INSTRUCTION: Pull each line containing "lime" out of the listing below.

EXERCISE MATERIAL:
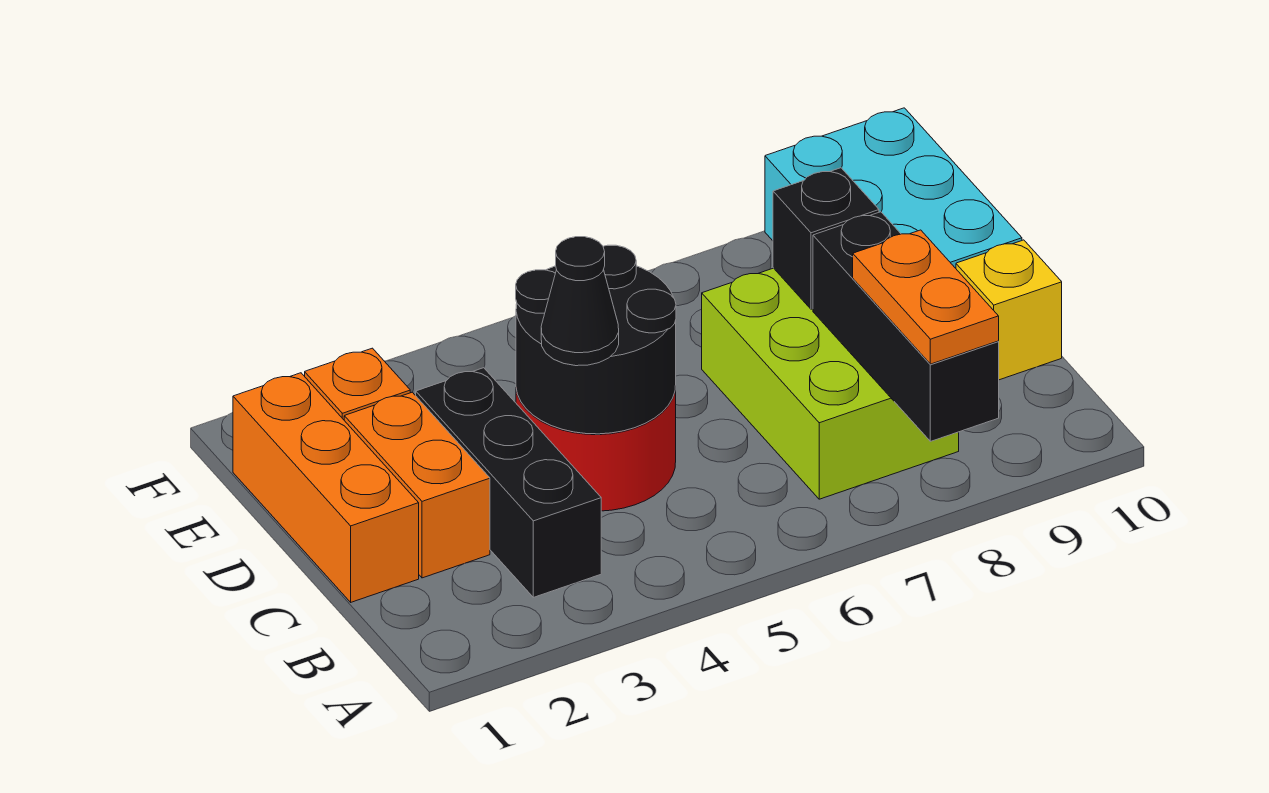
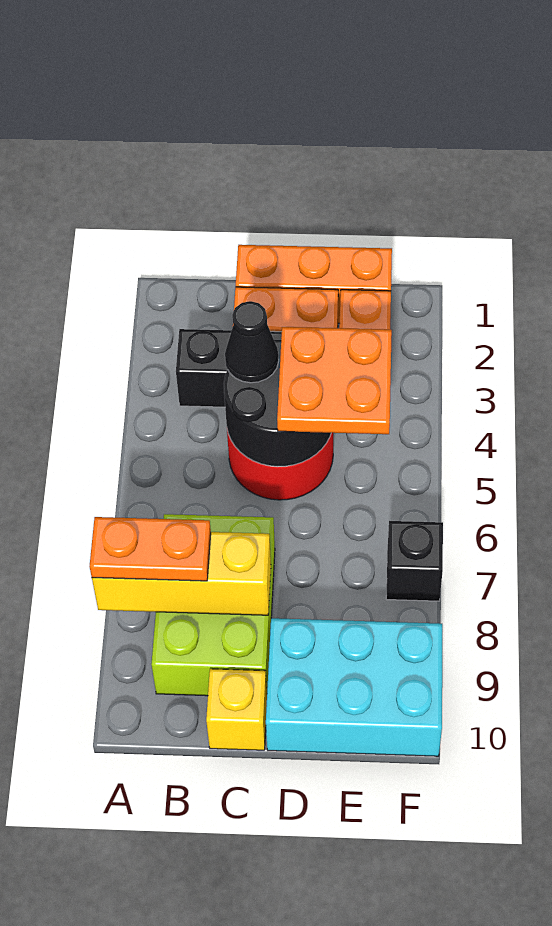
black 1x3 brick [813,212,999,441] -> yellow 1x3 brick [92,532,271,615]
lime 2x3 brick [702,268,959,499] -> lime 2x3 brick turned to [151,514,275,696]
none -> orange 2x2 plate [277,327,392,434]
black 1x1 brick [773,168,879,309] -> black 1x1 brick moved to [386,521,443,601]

--

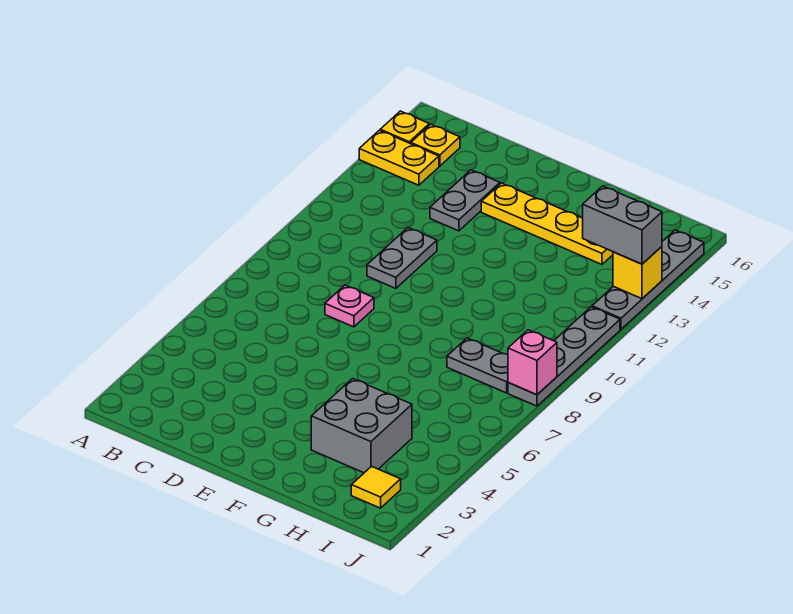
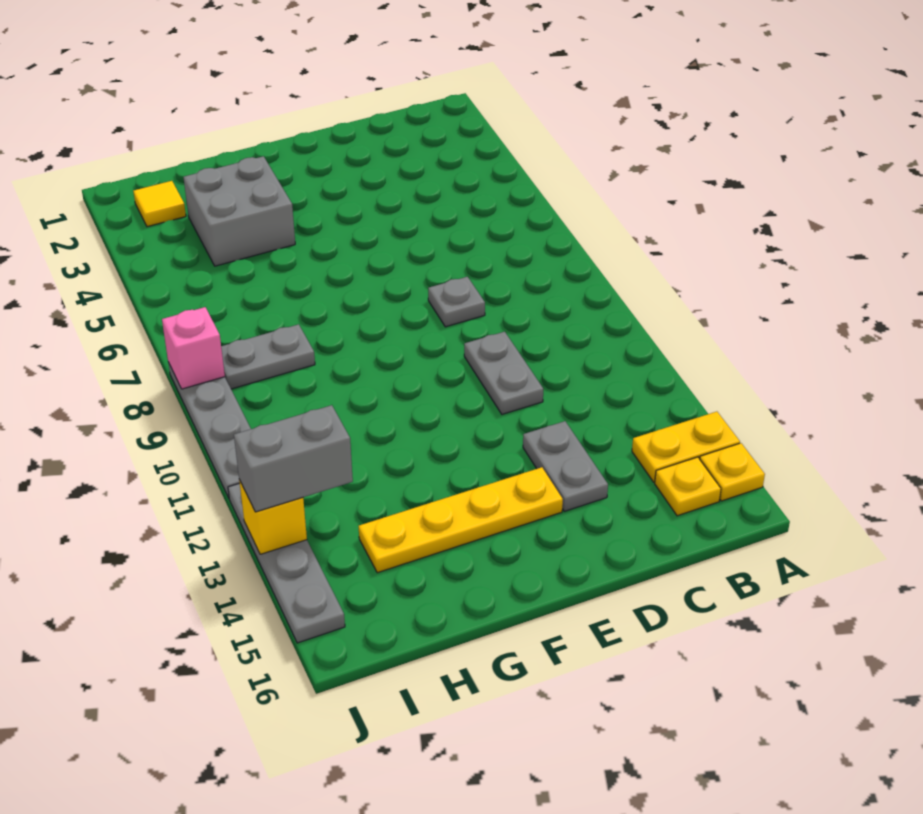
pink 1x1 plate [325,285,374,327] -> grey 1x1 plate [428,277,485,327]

* * *

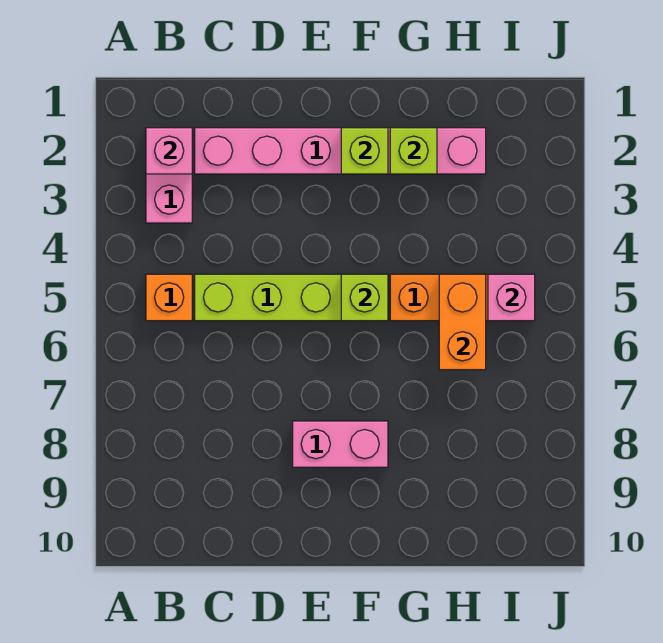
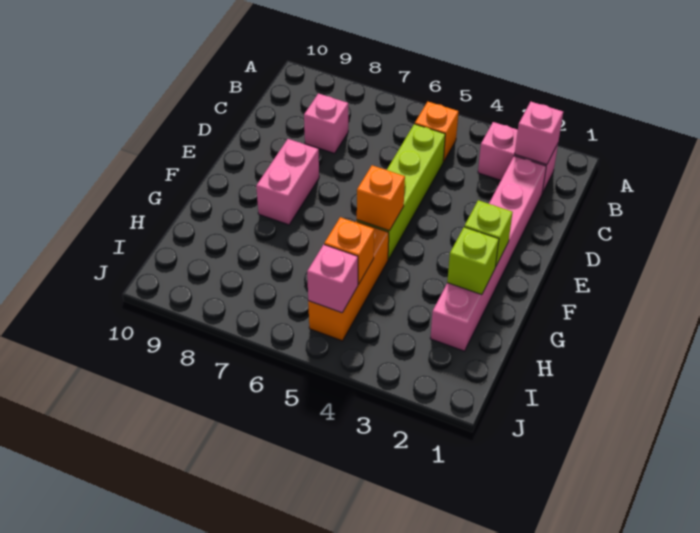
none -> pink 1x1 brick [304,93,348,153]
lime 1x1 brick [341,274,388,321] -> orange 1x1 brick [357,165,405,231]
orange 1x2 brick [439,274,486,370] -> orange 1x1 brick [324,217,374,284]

EXERCISE SOLUTION:
lime 2x3 brick [702,268,959,499] -> lime 2x3 brick turned to [151,514,275,696]
lime 1x1 brick [341,274,388,321] -> orange 1x1 brick [357,165,405,231]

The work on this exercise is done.